## WHAT THE EXERCISE ASKS:
What is the number of lines below that contain the word "flipped"? Give only that number.

## Before and after comparisons:

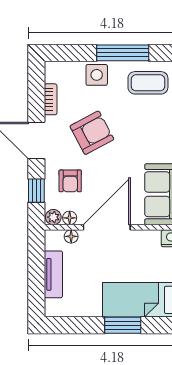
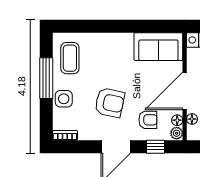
bookcase: (51, 99) -> (65, 135), moved
armchair: (92, 133) -> (110, 103), turned 130
door: (107, 227) -> (185, 91), hinge flipped

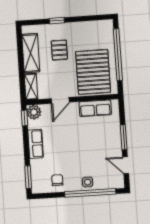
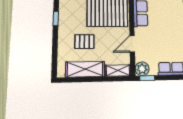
window: (57, 21) -> (56, 19), moved
door: (60, 100) -> (132, 44), swing flipped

## YOUR RESPONSE:
2